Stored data
= = = = = = =

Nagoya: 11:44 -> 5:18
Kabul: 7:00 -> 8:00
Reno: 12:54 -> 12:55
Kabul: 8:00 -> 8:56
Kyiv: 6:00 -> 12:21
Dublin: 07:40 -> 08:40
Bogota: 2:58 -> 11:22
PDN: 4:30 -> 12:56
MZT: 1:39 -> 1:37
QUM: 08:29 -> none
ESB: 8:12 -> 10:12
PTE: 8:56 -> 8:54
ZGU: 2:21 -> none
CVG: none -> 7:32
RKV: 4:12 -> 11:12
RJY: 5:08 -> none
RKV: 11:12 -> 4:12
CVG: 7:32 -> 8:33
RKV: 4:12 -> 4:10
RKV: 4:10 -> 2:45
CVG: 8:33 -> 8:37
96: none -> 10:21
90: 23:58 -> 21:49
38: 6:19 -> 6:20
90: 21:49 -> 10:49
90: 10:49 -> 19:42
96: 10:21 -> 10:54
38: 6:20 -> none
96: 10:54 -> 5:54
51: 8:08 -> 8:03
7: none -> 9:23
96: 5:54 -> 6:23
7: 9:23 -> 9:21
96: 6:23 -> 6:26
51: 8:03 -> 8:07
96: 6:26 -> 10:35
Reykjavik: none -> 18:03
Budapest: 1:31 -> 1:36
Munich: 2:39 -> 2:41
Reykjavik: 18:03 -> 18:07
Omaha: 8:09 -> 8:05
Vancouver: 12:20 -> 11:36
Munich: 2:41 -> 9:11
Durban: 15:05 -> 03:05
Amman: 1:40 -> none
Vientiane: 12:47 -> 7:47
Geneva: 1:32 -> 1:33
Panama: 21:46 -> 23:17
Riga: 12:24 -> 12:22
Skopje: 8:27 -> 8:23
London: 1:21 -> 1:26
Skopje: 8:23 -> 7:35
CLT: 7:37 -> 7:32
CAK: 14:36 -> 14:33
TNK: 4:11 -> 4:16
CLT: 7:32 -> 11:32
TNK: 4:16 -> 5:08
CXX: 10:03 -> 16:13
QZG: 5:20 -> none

= = = = = = =

Reproduce every line of the listing above, character for character and in the same order.

> **Exercise solution**:
Nagoya: 11:44 -> 5:18
Kabul: 7:00 -> 8:00
Reno: 12:54 -> 12:55
Kabul: 8:00 -> 8:56
Kyiv: 6:00 -> 12:21
Dublin: 07:40 -> 08:40
Bogota: 2:58 -> 11:22
PDN: 4:30 -> 12:56
MZT: 1:39 -> 1:37
QUM: 08:29 -> none
ESB: 8:12 -> 10:12
PTE: 8:56 -> 8:54
ZGU: 2:21 -> none
CVG: none -> 7:32
RKV: 4:12 -> 11:12
RJY: 5:08 -> none
RKV: 11:12 -> 4:12
CVG: 7:32 -> 8:33
RKV: 4:12 -> 4:10
RKV: 4:10 -> 2:45
CVG: 8:33 -> 8:37
96: none -> 10:21
90: 23:58 -> 21:49
38: 6:19 -> 6:20
90: 21:49 -> 10:49
90: 10:49 -> 19:42
96: 10:21 -> 10:54
38: 6:20 -> none
96: 10:54 -> 5:54
51: 8:08 -> 8:03
7: none -> 9:23
96: 5:54 -> 6:23
7: 9:23 -> 9:21
96: 6:23 -> 6:26
51: 8:03 -> 8:07
96: 6:26 -> 10:35
Reykjavik: none -> 18:03
Budapest: 1:31 -> 1:36
Munich: 2:39 -> 2:41
Reykjavik: 18:03 -> 18:07
Omaha: 8:09 -> 8:05
Vancouver: 12:20 -> 11:36
Munich: 2:41 -> 9:11
Durban: 15:05 -> 03:05
Amman: 1:40 -> none
Vientiane: 12:47 -> 7:47
Geneva: 1:32 -> 1:33
Panama: 21:46 -> 23:17
Riga: 12:24 -> 12:22
Skopje: 8:27 -> 8:23
London: 1:21 -> 1:26
Skopje: 8:23 -> 7:35
CLT: 7:37 -> 7:32
CAK: 14:36 -> 14:33
TNK: 4:11 -> 4:16
CLT: 7:32 -> 11:32
TNK: 4:16 -> 5:08
CXX: 10:03 -> 16:13
QZG: 5:20 -> none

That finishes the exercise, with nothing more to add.